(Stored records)
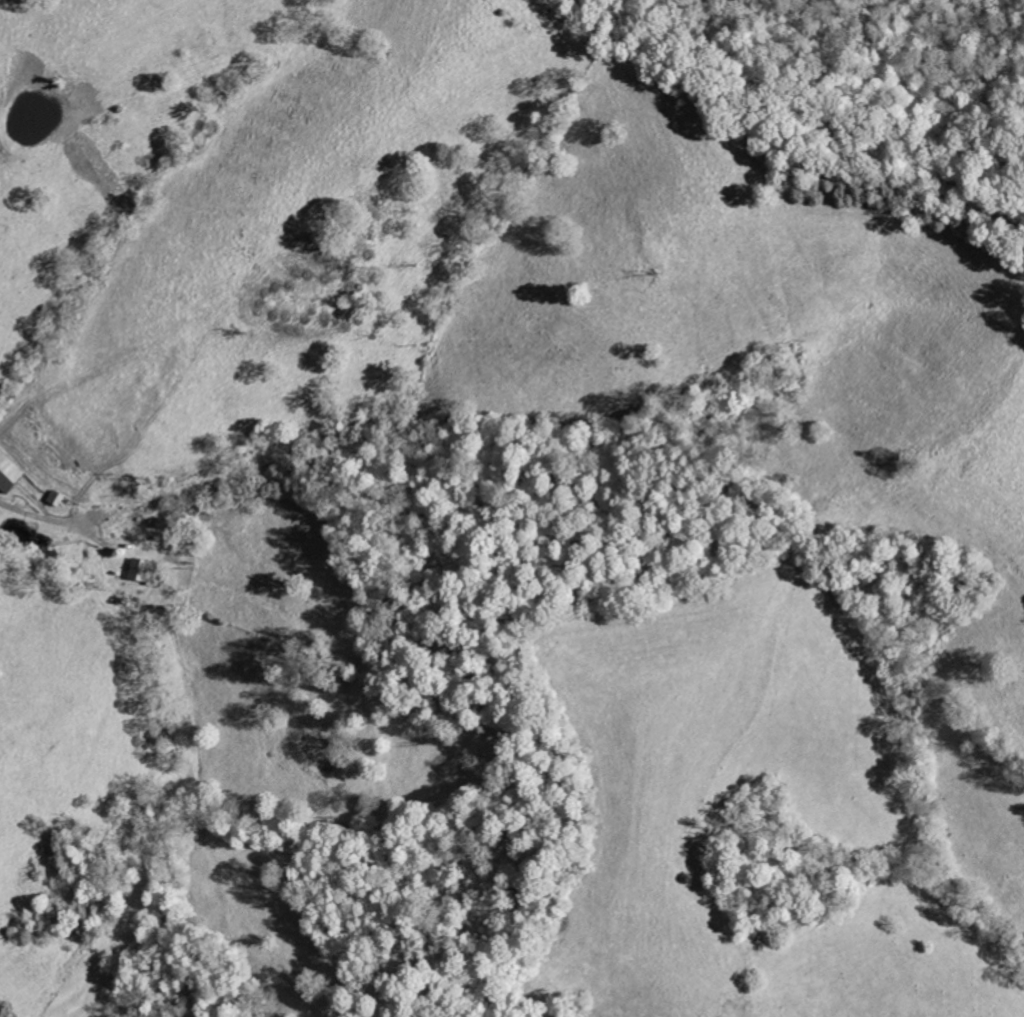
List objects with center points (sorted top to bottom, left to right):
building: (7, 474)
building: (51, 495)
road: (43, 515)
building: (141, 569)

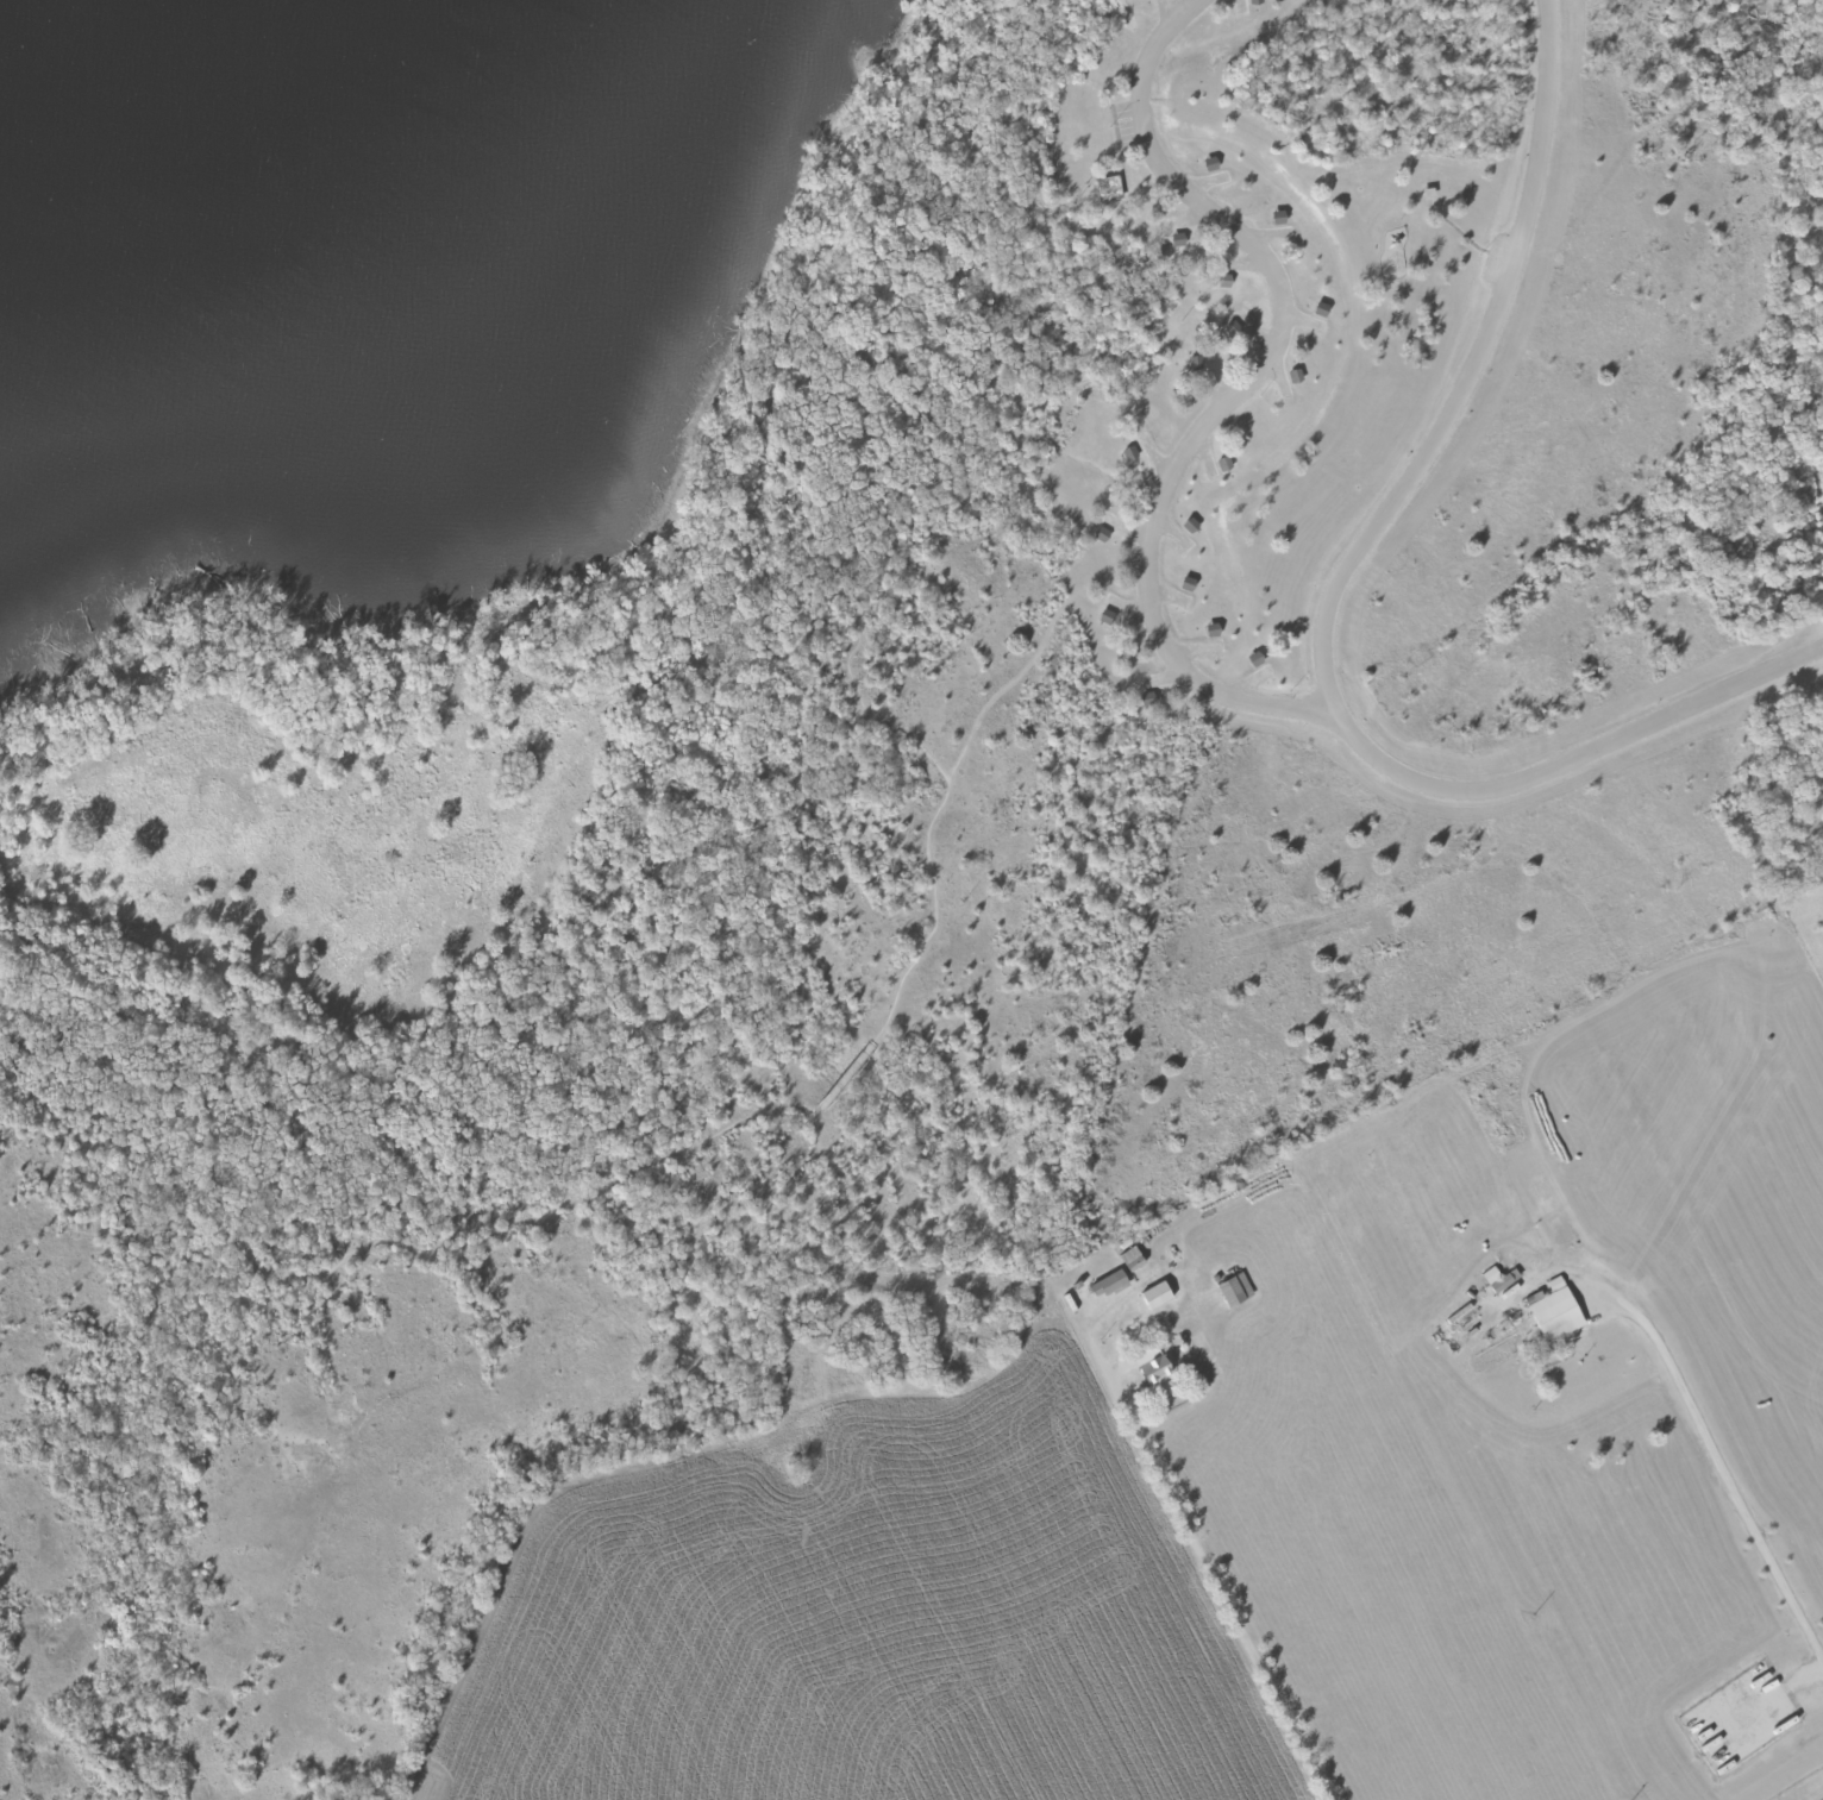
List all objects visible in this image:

About this exercise –
Restate all entries exactly; pictures stay out.

Answer below –
List objects with center points (sorted top to bottom, left to right):
building: (7, 474)
building: (51, 495)
road: (43, 515)
building: (141, 569)

List all objects visible in this image:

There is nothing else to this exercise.